BEGIN Task material

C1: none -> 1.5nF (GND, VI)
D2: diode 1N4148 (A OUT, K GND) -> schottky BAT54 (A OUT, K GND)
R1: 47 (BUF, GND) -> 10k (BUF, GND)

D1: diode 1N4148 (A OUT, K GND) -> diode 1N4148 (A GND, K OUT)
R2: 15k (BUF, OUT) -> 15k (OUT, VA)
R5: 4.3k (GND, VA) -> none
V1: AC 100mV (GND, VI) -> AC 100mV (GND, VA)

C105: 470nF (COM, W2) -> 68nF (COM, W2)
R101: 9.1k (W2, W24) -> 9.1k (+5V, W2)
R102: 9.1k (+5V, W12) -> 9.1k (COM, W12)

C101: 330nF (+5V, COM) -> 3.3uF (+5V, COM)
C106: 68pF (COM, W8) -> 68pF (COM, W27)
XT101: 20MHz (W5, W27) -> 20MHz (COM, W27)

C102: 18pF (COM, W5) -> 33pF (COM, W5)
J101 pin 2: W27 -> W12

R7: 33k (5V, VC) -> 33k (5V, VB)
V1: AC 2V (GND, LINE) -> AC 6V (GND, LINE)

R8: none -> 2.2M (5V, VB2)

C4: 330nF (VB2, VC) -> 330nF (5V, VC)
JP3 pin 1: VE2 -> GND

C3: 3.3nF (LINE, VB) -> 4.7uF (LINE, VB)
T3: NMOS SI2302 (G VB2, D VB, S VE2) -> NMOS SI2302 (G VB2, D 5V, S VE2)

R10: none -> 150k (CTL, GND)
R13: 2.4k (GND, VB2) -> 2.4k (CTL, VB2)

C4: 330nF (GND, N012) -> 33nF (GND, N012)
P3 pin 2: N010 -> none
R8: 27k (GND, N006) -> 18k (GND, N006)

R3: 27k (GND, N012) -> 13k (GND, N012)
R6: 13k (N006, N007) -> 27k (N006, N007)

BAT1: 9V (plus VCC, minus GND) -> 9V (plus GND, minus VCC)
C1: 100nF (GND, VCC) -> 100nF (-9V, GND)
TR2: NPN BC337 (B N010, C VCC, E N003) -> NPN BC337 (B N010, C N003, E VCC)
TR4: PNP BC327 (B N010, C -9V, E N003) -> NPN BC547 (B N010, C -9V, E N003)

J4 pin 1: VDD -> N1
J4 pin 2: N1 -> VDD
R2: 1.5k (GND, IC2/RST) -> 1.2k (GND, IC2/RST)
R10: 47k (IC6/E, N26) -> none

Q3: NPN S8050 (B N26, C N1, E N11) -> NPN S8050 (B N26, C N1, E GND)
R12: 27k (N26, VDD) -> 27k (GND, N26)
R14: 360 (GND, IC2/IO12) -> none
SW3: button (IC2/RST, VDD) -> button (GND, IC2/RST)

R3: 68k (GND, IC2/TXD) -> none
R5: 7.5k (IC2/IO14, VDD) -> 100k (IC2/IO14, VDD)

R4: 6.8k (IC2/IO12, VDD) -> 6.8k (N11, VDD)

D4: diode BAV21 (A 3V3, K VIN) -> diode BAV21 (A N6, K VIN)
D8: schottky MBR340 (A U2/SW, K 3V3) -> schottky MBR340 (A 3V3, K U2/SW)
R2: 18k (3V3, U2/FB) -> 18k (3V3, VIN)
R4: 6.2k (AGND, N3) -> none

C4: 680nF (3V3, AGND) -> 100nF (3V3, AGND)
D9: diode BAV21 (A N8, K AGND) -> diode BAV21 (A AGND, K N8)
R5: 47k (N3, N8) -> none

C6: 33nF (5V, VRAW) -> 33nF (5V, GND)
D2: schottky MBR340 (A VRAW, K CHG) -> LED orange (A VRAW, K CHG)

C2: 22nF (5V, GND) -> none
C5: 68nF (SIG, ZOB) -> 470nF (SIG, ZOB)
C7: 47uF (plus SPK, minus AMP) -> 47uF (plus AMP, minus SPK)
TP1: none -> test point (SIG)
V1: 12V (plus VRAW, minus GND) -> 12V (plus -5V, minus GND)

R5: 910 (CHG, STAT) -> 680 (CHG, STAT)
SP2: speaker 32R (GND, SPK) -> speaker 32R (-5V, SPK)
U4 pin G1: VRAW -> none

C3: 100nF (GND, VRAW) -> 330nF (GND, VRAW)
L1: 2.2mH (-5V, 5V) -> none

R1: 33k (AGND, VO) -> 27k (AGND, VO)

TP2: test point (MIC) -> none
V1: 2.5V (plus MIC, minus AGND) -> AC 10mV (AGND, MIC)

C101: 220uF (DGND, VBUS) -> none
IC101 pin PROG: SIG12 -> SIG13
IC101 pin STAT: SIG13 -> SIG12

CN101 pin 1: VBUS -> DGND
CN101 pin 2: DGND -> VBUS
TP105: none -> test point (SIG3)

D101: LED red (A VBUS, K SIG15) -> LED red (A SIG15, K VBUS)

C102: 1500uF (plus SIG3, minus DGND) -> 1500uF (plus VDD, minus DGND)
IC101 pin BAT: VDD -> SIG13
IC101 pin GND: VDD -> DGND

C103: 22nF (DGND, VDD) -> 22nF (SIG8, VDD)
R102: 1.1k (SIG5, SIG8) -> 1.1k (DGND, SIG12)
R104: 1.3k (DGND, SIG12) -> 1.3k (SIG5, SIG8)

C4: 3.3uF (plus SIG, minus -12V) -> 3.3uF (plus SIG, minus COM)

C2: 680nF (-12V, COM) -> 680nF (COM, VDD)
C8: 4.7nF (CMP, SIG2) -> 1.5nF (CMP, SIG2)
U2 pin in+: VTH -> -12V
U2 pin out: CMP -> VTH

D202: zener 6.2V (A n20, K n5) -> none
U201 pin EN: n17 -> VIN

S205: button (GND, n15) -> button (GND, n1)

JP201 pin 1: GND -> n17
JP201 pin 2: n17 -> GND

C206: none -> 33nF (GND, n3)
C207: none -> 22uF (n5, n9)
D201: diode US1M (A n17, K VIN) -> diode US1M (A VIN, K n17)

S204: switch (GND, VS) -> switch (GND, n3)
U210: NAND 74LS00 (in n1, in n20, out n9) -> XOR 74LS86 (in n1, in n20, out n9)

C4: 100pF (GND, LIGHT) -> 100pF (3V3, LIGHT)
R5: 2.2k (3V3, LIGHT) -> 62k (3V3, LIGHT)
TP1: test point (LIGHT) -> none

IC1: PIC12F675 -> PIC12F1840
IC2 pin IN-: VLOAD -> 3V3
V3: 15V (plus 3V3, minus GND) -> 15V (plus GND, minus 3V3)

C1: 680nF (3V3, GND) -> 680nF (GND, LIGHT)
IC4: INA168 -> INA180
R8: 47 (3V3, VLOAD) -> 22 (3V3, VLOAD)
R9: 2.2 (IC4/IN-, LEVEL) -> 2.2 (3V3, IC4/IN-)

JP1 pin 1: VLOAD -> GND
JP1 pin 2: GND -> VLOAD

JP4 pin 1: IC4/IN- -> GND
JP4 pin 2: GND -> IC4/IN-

END Task material

__Work instructions__:
Output, exactly and with no other text, the line that contains "R102: 1.1k (SIG5, SIG8) -> 1.1k (DGND, SIG12)" and all lines from there to the end of the records.

__Task solution__:
R102: 1.1k (SIG5, SIG8) -> 1.1k (DGND, SIG12)
R104: 1.3k (DGND, SIG12) -> 1.3k (SIG5, SIG8)

C4: 3.3uF (plus SIG, minus -12V) -> 3.3uF (plus SIG, minus COM)

C2: 680nF (-12V, COM) -> 680nF (COM, VDD)
C8: 4.7nF (CMP, SIG2) -> 1.5nF (CMP, SIG2)
U2 pin in+: VTH -> -12V
U2 pin out: CMP -> VTH

D202: zener 6.2V (A n20, K n5) -> none
U201 pin EN: n17 -> VIN

S205: button (GND, n15) -> button (GND, n1)

JP201 pin 1: GND -> n17
JP201 pin 2: n17 -> GND

C206: none -> 33nF (GND, n3)
C207: none -> 22uF (n5, n9)
D201: diode US1M (A n17, K VIN) -> diode US1M (A VIN, K n17)

S204: switch (GND, VS) -> switch (GND, n3)
U210: NAND 74LS00 (in n1, in n20, out n9) -> XOR 74LS86 (in n1, in n20, out n9)

C4: 100pF (GND, LIGHT) -> 100pF (3V3, LIGHT)
R5: 2.2k (3V3, LIGHT) -> 62k (3V3, LIGHT)
TP1: test point (LIGHT) -> none

IC1: PIC12F675 -> PIC12F1840
IC2 pin IN-: VLOAD -> 3V3
V3: 15V (plus 3V3, minus GND) -> 15V (plus GND, minus 3V3)

C1: 680nF (3V3, GND) -> 680nF (GND, LIGHT)
IC4: INA168 -> INA180
R8: 47 (3V3, VLOAD) -> 22 (3V3, VLOAD)
R9: 2.2 (IC4/IN-, LEVEL) -> 2.2 (3V3, IC4/IN-)

JP1 pin 1: VLOAD -> GND
JP1 pin 2: GND -> VLOAD

JP4 pin 1: IC4/IN- -> GND
JP4 pin 2: GND -> IC4/IN-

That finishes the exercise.